Revision comparison data:
----------

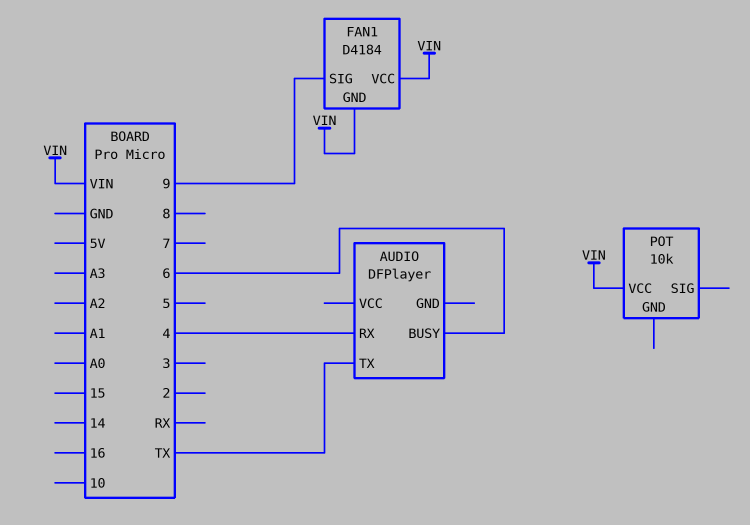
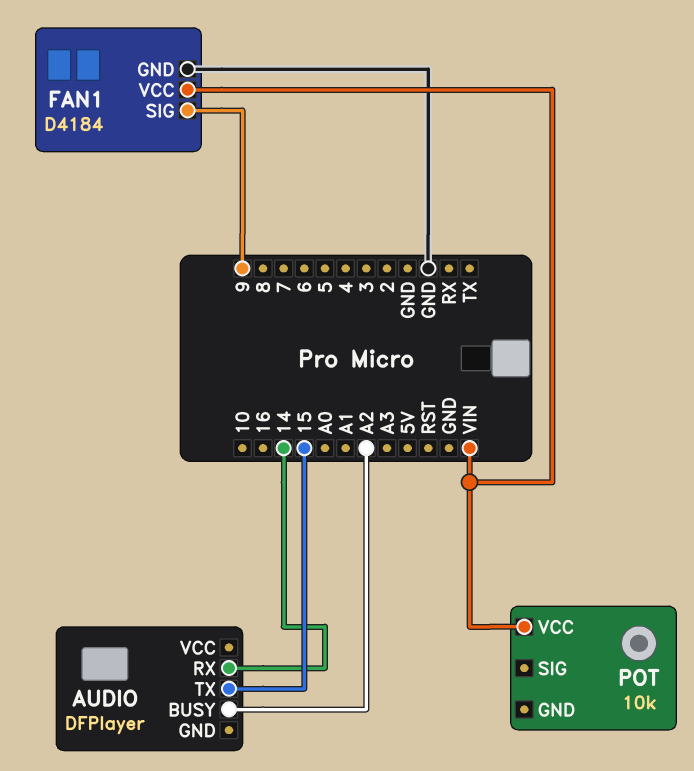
AUDIO pin BUSY: 6 -> A2
AUDIO pin RX: 4 -> 14
AUDIO pin TX: TX -> 15
FAN1 pin GND: VIN -> GND

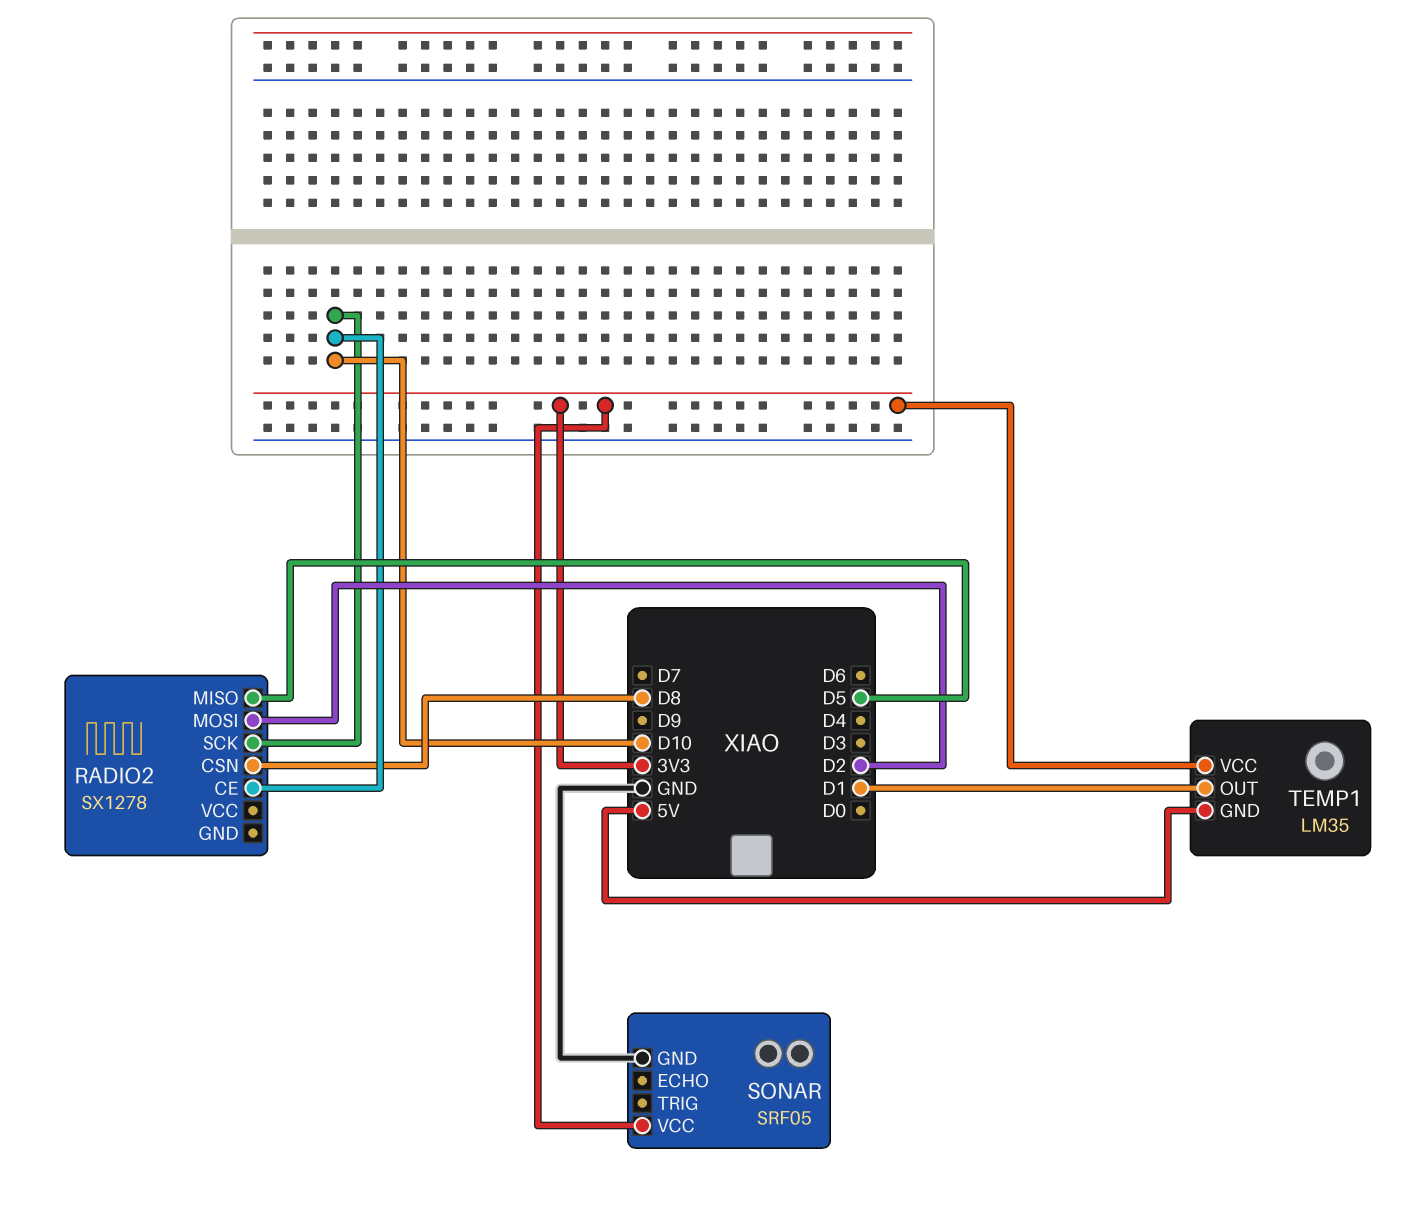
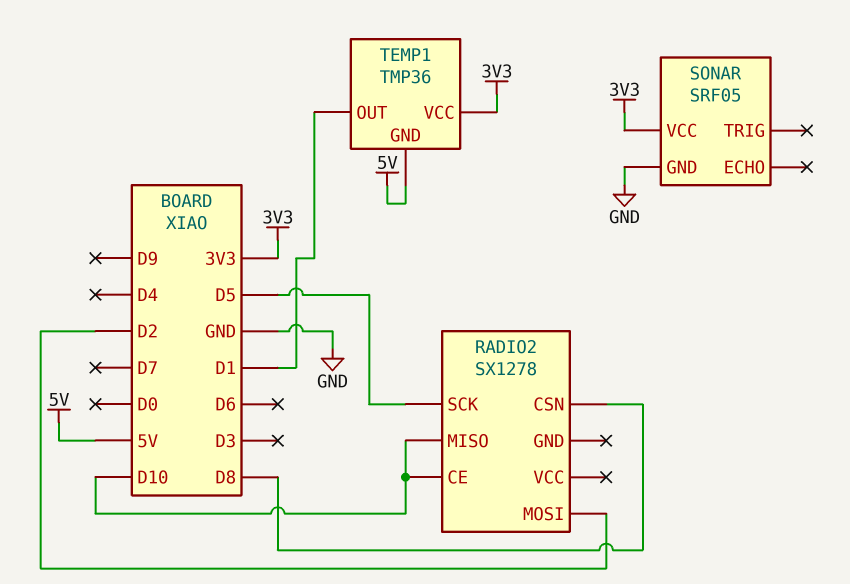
RADIO2 pin MISO: D5 -> D10
RADIO2 pin SCK: D10 -> D5
TEMP1: LM35 -> TMP36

----------

## Exercise goal
Which lines of the data contain the word "AUDIO"? Copy each one.

## Solution for this problem
AUDIO pin BUSY: 6 -> A2
AUDIO pin RX: 4 -> 14
AUDIO pin TX: TX -> 15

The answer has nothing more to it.